» **Stored data entries**
★ ★ ★ ★ ★

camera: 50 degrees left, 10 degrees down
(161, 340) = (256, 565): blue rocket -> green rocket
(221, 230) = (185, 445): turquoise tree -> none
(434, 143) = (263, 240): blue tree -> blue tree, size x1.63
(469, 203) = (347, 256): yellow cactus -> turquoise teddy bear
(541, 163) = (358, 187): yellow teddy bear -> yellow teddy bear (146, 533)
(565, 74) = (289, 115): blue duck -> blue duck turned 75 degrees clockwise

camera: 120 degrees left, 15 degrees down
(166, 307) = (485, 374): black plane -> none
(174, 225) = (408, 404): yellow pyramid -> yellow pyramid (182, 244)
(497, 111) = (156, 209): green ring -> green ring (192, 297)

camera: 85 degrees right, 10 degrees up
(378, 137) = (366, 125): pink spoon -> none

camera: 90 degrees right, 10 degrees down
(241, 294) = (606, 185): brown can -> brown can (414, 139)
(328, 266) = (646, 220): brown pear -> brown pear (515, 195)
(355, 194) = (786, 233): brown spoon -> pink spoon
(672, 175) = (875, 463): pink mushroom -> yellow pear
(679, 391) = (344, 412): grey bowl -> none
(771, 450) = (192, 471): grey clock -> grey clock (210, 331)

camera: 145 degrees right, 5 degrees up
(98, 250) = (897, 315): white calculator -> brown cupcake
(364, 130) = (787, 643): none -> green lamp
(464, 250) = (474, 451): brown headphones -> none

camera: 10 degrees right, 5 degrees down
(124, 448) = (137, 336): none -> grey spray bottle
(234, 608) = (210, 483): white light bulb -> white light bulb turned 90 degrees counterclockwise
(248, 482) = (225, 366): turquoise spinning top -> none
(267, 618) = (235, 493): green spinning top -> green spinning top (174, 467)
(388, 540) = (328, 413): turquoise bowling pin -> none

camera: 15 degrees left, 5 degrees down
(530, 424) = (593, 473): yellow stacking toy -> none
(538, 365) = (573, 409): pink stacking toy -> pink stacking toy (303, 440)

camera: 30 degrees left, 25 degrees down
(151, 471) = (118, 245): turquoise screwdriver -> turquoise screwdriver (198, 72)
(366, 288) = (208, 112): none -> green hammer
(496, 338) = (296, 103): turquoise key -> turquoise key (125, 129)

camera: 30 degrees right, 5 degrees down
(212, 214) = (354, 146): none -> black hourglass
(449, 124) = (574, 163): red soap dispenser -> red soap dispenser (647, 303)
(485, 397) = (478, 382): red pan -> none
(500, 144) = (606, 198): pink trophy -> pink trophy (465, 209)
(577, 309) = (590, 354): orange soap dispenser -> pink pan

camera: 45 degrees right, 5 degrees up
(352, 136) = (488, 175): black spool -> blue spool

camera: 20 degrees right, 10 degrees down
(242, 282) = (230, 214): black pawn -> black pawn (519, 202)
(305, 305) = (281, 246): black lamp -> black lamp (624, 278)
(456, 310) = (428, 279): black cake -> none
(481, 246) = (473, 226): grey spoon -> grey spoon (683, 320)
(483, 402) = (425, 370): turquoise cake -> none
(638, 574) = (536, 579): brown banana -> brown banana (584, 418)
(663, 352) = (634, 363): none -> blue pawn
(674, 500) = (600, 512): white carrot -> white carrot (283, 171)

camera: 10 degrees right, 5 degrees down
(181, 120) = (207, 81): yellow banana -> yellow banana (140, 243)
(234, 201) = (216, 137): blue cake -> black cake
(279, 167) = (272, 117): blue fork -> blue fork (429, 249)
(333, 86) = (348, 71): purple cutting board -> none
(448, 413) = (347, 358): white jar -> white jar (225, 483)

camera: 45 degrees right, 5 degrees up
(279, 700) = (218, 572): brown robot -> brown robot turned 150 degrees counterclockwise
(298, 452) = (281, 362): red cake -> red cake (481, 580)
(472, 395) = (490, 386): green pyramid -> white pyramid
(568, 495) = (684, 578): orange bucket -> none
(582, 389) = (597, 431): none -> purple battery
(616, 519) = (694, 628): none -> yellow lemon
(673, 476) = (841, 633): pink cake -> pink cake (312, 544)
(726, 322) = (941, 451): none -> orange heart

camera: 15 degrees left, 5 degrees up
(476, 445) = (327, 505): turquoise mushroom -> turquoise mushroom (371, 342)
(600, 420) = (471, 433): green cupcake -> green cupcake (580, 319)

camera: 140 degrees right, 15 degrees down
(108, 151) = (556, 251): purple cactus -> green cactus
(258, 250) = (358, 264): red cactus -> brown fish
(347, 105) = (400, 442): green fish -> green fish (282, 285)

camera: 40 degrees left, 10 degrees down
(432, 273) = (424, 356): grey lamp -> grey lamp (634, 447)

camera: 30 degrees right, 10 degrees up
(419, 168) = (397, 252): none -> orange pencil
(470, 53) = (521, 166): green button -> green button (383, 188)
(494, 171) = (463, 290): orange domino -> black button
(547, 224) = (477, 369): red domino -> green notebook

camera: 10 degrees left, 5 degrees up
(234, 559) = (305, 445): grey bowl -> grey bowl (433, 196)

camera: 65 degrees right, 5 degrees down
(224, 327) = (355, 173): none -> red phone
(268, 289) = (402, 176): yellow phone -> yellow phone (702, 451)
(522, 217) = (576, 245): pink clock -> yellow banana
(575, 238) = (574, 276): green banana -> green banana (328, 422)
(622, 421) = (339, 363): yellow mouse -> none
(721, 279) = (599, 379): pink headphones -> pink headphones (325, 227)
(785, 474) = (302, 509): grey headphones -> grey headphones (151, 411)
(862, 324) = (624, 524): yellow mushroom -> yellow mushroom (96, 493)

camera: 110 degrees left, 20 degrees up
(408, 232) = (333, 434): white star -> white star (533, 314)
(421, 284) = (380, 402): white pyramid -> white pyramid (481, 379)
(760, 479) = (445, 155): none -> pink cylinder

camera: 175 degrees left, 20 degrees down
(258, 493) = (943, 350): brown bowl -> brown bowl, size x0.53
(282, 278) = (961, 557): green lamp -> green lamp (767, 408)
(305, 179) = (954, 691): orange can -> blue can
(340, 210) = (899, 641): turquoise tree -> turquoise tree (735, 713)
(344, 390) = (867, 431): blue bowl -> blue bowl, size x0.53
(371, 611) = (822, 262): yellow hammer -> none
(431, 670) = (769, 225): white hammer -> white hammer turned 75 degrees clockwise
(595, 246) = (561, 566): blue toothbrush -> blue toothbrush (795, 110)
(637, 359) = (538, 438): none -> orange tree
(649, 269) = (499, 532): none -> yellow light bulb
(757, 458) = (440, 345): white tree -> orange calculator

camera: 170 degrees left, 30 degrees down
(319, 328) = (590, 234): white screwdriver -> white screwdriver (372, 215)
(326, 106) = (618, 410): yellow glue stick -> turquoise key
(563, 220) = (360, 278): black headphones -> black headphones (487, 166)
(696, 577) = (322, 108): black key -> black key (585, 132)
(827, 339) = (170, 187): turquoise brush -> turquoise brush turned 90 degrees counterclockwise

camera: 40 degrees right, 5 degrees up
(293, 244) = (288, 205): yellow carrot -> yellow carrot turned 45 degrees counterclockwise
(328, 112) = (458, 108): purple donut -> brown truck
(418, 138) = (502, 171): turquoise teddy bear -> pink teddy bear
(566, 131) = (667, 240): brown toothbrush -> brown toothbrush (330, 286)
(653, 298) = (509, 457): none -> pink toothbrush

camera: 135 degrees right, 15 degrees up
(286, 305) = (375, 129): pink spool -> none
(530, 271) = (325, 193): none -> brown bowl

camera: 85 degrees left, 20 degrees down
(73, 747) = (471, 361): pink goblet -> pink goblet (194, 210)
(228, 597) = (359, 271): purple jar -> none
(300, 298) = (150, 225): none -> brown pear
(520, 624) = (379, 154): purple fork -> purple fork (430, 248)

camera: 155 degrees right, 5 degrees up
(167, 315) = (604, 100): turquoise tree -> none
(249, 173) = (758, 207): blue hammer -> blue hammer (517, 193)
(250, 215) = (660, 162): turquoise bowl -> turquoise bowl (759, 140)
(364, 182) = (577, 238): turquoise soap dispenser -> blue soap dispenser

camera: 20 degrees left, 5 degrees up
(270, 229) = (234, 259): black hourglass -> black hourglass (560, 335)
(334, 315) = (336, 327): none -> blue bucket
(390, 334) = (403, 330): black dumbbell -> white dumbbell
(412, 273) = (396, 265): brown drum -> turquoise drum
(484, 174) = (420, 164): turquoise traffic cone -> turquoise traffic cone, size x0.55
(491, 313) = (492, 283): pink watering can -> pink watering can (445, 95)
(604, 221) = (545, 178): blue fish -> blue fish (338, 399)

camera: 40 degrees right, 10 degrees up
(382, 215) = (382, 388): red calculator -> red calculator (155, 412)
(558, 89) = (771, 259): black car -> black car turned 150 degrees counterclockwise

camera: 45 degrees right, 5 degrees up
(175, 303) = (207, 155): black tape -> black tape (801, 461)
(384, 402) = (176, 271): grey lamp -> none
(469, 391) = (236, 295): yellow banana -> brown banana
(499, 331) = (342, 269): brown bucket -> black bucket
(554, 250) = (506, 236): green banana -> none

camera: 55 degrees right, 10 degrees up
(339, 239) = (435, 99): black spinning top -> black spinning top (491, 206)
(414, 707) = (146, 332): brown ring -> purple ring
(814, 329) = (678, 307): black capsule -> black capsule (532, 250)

★ ★ ★ ★ ★

» **Exercise**
In the entries above, find the line with "(566, 131) = (667, 240): brown" and the line with "(249, 173) = (758, 207): blue", then restate word for word both of them and every line between, with nothing more.

» **Exercise result**
(566, 131) = (667, 240): brown toothbrush -> brown toothbrush (330, 286)
(653, 298) = (509, 457): none -> pink toothbrush

camera: 135 degrees right, 15 degrees up
(286, 305) = (375, 129): pink spool -> none
(530, 271) = (325, 193): none -> brown bowl

camera: 85 degrees left, 20 degrees down
(73, 747) = (471, 361): pink goblet -> pink goblet (194, 210)
(228, 597) = (359, 271): purple jar -> none
(300, 298) = (150, 225): none -> brown pear
(520, 624) = (379, 154): purple fork -> purple fork (430, 248)

camera: 155 degrees right, 5 degrees up
(167, 315) = (604, 100): turquoise tree -> none
(249, 173) = (758, 207): blue hammer -> blue hammer (517, 193)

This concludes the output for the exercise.